• **Your assignment**
Filter the entries, keeping every line with the word "purple".

★ ★ ★ ★

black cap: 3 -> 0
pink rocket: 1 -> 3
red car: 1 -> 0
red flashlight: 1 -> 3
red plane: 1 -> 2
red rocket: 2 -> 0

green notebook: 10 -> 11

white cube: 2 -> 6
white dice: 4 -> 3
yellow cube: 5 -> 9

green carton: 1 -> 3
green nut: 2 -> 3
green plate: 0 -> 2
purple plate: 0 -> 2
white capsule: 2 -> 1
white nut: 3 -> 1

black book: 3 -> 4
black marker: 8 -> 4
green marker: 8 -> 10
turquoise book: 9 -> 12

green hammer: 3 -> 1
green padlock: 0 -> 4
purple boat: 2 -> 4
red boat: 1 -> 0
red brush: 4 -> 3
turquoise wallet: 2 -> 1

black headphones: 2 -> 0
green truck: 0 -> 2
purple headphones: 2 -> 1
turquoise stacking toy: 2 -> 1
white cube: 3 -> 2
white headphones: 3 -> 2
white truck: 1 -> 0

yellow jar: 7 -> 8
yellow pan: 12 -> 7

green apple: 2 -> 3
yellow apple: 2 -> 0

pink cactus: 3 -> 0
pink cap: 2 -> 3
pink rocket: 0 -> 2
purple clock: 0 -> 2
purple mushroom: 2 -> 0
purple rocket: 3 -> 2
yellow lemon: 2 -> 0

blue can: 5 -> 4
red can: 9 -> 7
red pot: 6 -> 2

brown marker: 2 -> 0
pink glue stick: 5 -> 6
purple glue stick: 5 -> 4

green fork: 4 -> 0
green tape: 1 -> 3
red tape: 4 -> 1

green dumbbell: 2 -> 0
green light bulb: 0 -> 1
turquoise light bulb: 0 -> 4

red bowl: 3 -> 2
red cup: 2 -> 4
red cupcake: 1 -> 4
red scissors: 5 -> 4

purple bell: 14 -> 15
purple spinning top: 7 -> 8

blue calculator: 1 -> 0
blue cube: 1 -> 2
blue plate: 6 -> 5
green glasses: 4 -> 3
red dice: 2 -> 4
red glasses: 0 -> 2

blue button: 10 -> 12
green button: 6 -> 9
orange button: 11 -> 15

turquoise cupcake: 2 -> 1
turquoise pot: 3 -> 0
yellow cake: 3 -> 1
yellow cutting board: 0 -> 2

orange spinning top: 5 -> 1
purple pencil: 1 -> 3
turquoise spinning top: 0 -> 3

★ ★ ★ ★

• **Response for this exercise**
purple plate: 0 -> 2
purple boat: 2 -> 4
purple headphones: 2 -> 1
purple clock: 0 -> 2
purple mushroom: 2 -> 0
purple rocket: 3 -> 2
purple glue stick: 5 -> 4
purple bell: 14 -> 15
purple spinning top: 7 -> 8
purple pencil: 1 -> 3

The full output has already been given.